• PROBLEM DESCRIPTION: Return, exactly and with nothing added, the line with "camera: 70 degrees left, 0 degrees up" together with all lines after it through the end of the data below. No pictures belong in the copy.

Saved entries:
____________

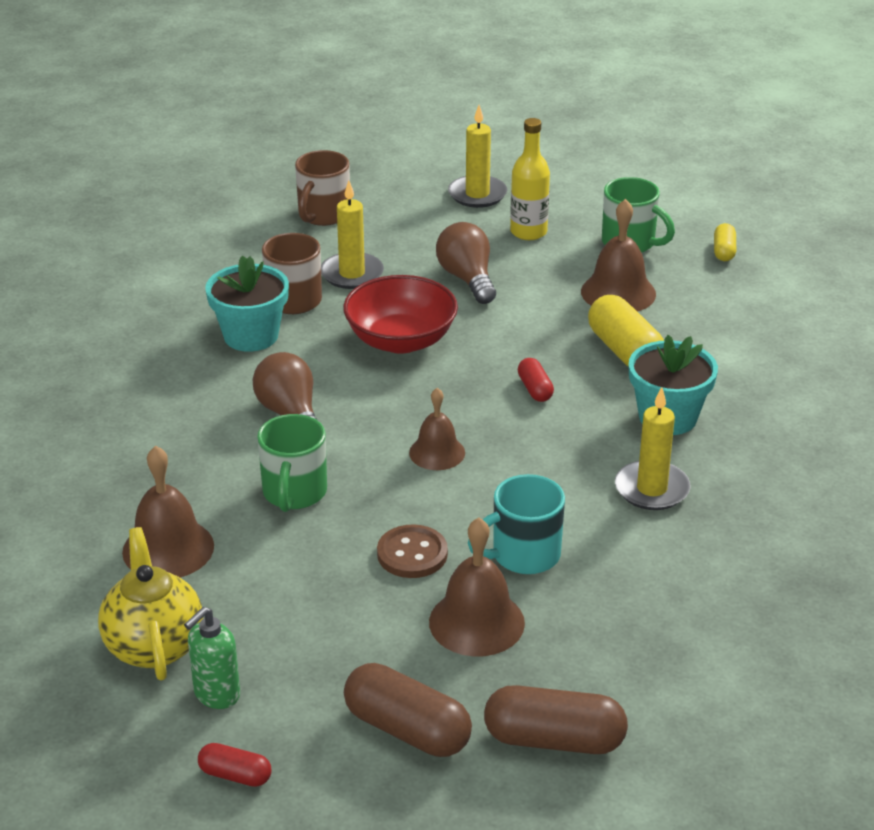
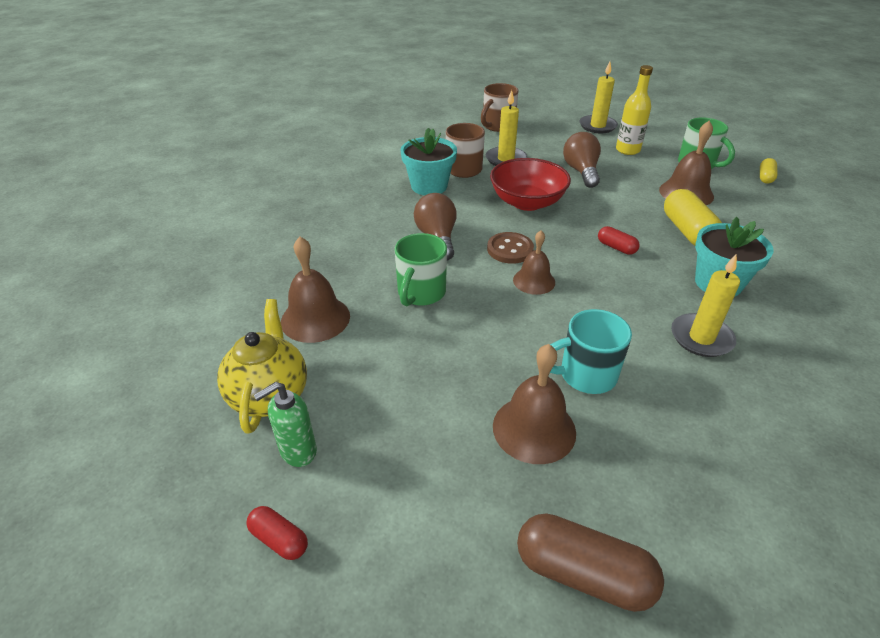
camera: 15 degrees right, 5 degrees up
(407, 729) = (446, 526): brown capsule -> none
(412, 554) = (495, 357): brown button -> brown button (510, 249)
(535, 389) = (616, 247): red capsule -> red capsule turned 45 degrees counterclockwise

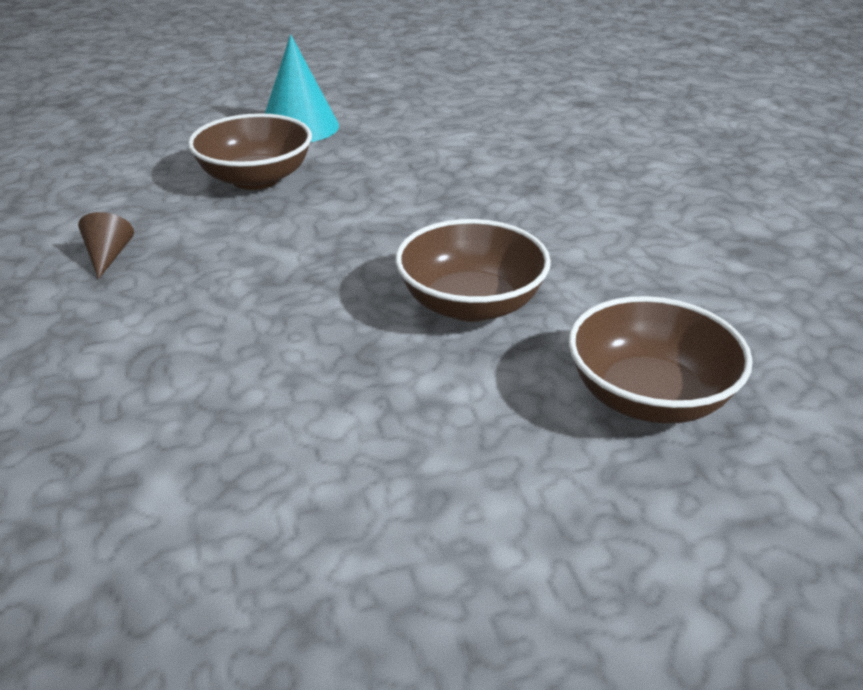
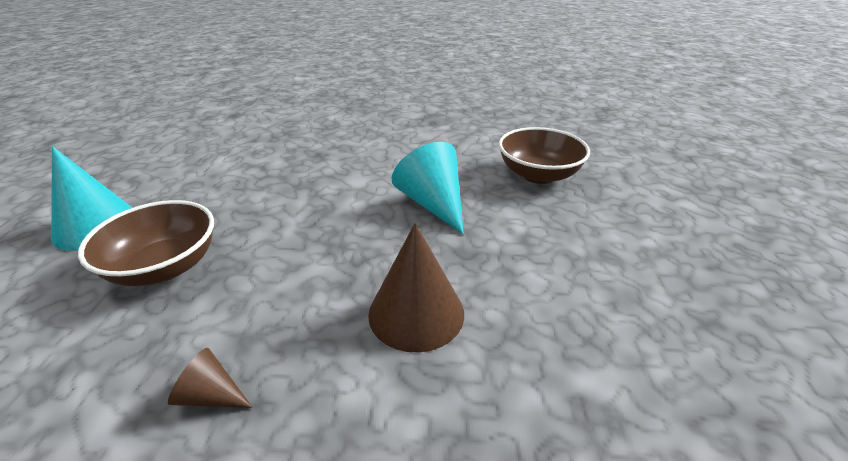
camera: 70 degrees left, 0 degrees up
(238, 338) = (416, 313): none -> brown cone
(471, 304) = (432, 204): brown bowl -> turquoise cone

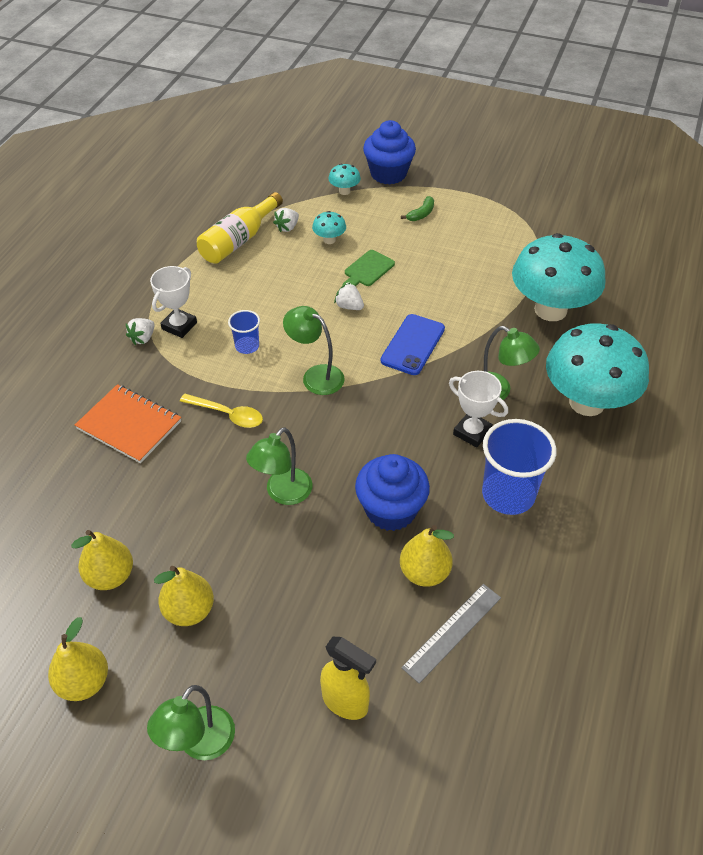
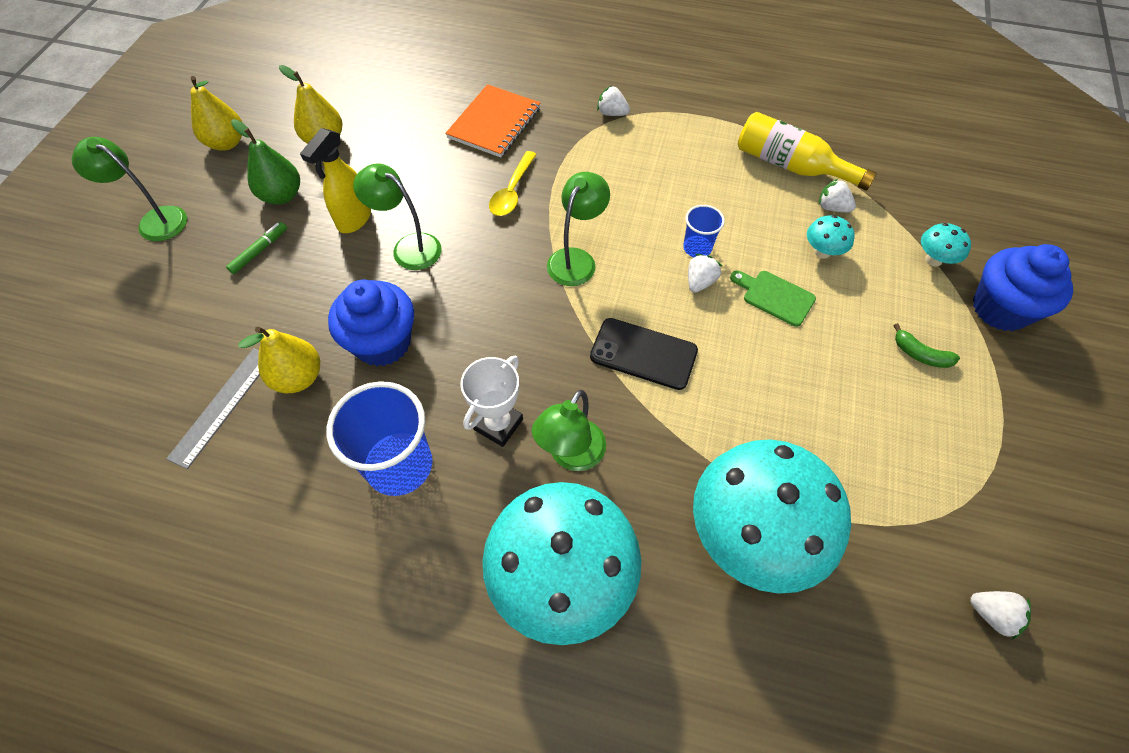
camera: 85 degrees right, 10 degrees up
(179, 326) = (635, 137): white trophy -> none
(189, 610) = (282, 196): yellow pear -> green pear
(247, 346) = (614, 194): blue cup -> blue cup (697, 248)
(266, 624) = (259, 251): none -> green marker
(346, 702) = (166, 318): yellow spray bottle -> yellow spray bottle (354, 220)
(413, 345) = (643, 354): blue phone -> black phone
(452, 632) = (222, 406): grey ruler -> grey ruler turned 75 degrees clockwise
(588, 226) = (991, 614): none -> white strawberry

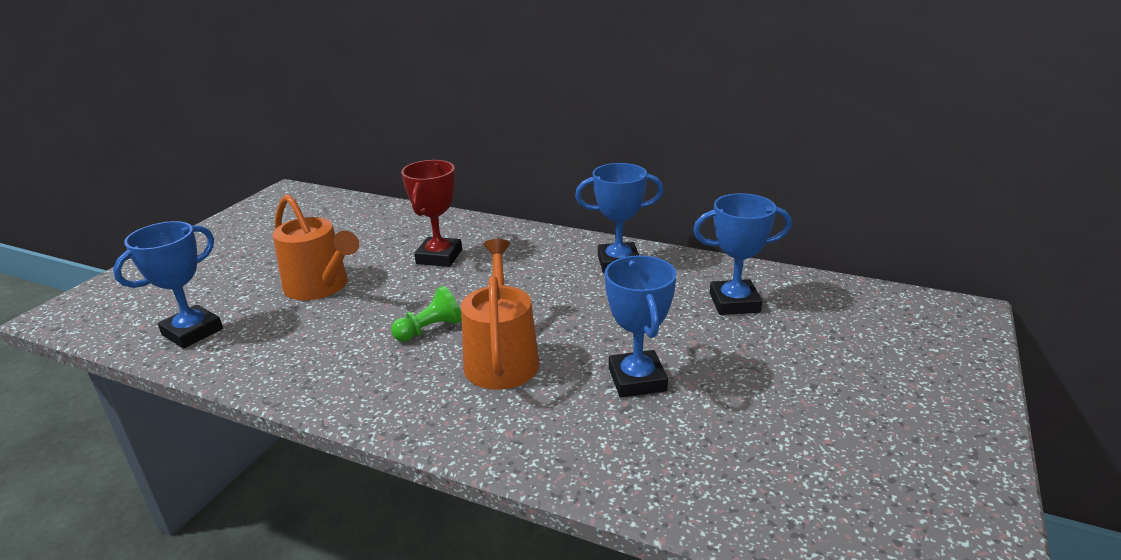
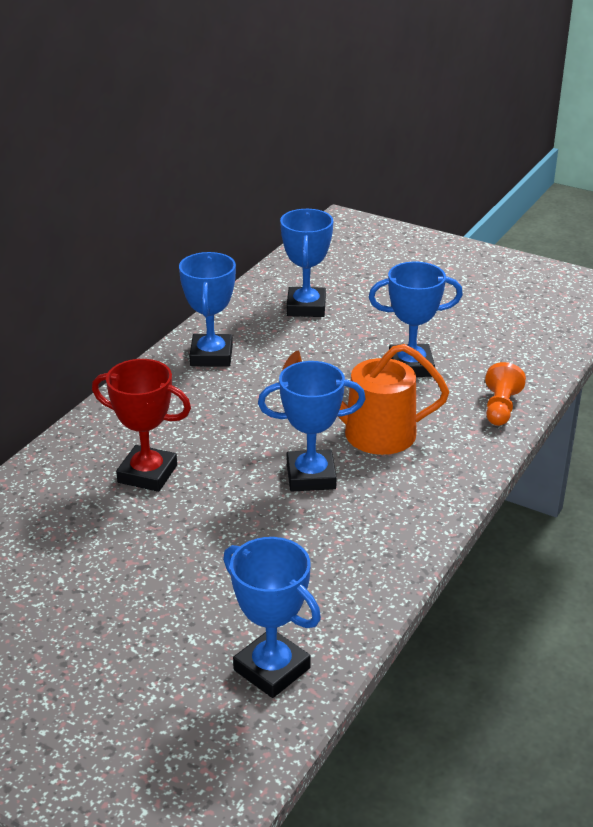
camera: 85 degrees left, 5 degrees up
(320, 286) = (189, 568): orange watering can -> none
(430, 330) = (311, 476): green pawn -> blue trophy
(561, 455) = (500, 408): none -> orange pawn

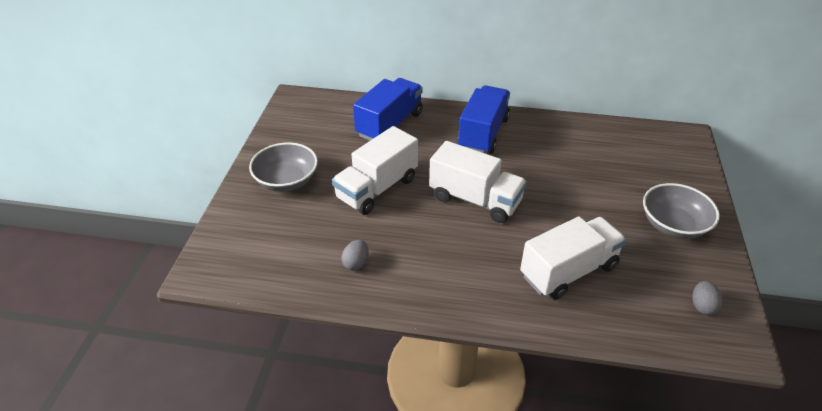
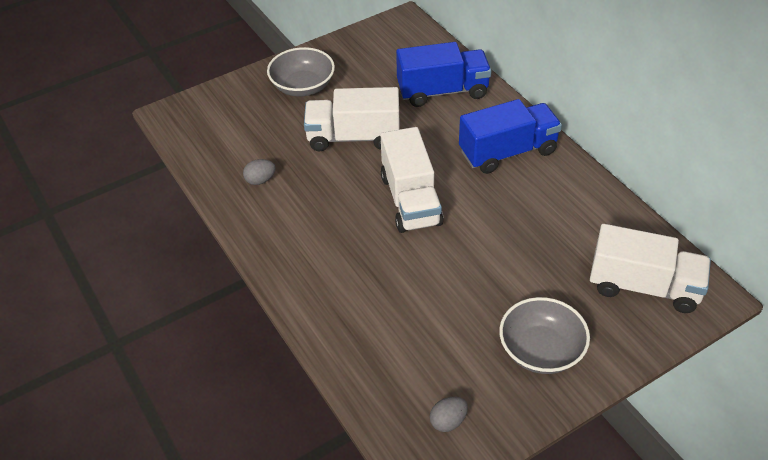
camera: 50 degrees right, 5 degrees up
(568, 271) = (390, 307): white truck -> white truck (644, 286)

____________

• FINISHED EXERCISE:
camera: 70 degrees left, 0 degrees up
(238, 338) = (416, 313): none -> brown cone
(471, 304) = (432, 204): brown bowl -> turquoise cone

camera: 85 degrees right, 10 degrees up
(179, 326) = (635, 137): white trophy -> none
(189, 610) = (282, 196): yellow pear -> green pear
(247, 346) = (614, 194): blue cup -> blue cup (697, 248)
(266, 624) = (259, 251): none -> green marker
(346, 702) = (166, 318): yellow spray bottle -> yellow spray bottle (354, 220)
(413, 345) = (643, 354): blue phone -> black phone
(452, 632) = (222, 406): grey ruler -> grey ruler turned 75 degrees clockwise
(588, 226) = (991, 614): none -> white strawberry

camera: 85 degrees left, 5 degrees up
(320, 286) = (189, 568): orange watering can -> none
(430, 330) = (311, 476): green pawn -> blue trophy
(561, 455) = (500, 408): none -> orange pawn

camera: 50 degrees right, 5 degrees up
(568, 271) = (390, 307): white truck -> white truck (644, 286)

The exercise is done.